[Structured diff data]
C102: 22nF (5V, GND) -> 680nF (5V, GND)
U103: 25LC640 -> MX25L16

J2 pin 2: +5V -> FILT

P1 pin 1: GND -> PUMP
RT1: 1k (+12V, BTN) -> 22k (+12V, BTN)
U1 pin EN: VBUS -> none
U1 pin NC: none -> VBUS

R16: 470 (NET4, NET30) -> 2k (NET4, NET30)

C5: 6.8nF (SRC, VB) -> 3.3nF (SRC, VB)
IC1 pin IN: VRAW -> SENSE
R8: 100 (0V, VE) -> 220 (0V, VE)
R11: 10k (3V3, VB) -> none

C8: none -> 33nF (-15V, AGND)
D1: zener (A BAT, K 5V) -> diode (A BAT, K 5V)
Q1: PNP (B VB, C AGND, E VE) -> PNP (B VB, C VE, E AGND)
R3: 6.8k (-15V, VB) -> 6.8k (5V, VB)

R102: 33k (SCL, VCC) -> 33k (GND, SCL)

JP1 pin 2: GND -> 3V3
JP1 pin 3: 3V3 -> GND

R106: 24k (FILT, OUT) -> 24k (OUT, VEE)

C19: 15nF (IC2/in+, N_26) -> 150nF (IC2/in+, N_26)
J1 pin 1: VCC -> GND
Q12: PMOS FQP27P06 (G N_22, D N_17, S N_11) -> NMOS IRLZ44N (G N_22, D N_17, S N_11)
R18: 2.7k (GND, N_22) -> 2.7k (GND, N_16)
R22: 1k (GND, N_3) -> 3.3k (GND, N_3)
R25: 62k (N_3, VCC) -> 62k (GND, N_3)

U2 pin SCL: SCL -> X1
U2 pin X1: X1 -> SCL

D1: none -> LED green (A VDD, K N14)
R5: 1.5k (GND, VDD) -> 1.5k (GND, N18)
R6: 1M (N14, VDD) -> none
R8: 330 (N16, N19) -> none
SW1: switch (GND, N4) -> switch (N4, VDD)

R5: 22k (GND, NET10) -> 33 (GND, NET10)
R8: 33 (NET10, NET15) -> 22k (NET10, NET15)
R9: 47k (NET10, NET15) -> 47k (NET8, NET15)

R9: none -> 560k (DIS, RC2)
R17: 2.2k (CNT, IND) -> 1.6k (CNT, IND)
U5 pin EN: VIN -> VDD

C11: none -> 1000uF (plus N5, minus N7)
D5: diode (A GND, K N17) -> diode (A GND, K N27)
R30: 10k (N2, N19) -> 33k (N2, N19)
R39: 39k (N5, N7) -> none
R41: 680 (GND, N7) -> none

» ABOUT THIS TASK
The required output is every line above from the one with "Q12: PMOS FQP27P06" down to the one with "U2 pin X1: X1 -> SCL", restated word for word, ends included.

» WRITTEN REPLY
Q12: PMOS FQP27P06 (G N_22, D N_17, S N_11) -> NMOS IRLZ44N (G N_22, D N_17, S N_11)
R18: 2.7k (GND, N_22) -> 2.7k (GND, N_16)
R22: 1k (GND, N_3) -> 3.3k (GND, N_3)
R25: 62k (N_3, VCC) -> 62k (GND, N_3)

U2 pin SCL: SCL -> X1
U2 pin X1: X1 -> SCL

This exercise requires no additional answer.